## Collected data
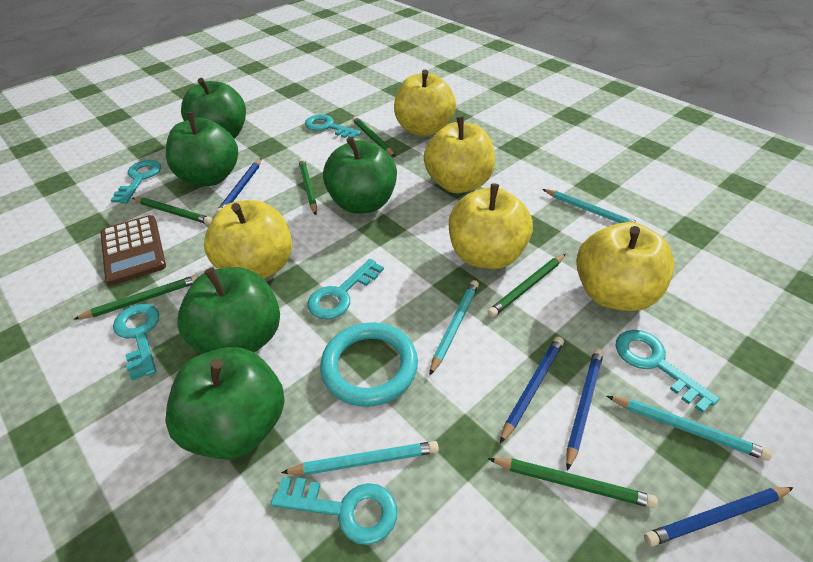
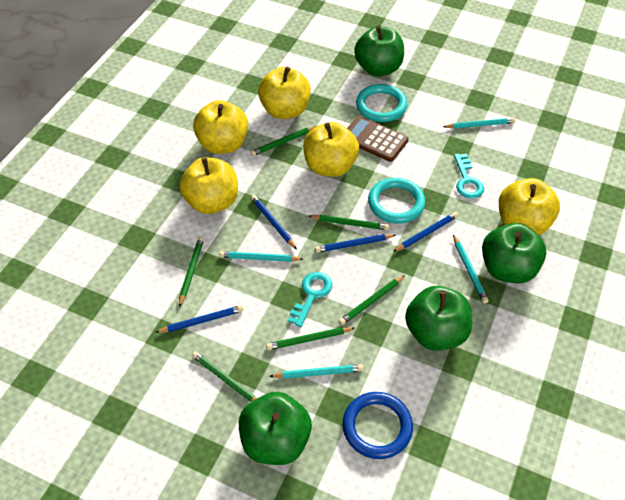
blue ring: 0 -> 1
green apple: 5 -> 4
turquoise key: 6 -> 2
turquoise ring: 1 -> 2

## Aim of the exercise
The response should be the lines from the one containing "green apple: 5 -> 4" through the last line of the data, set down exactly and with no other line.

## Finished task
green apple: 5 -> 4
turquoise key: 6 -> 2
turquoise ring: 1 -> 2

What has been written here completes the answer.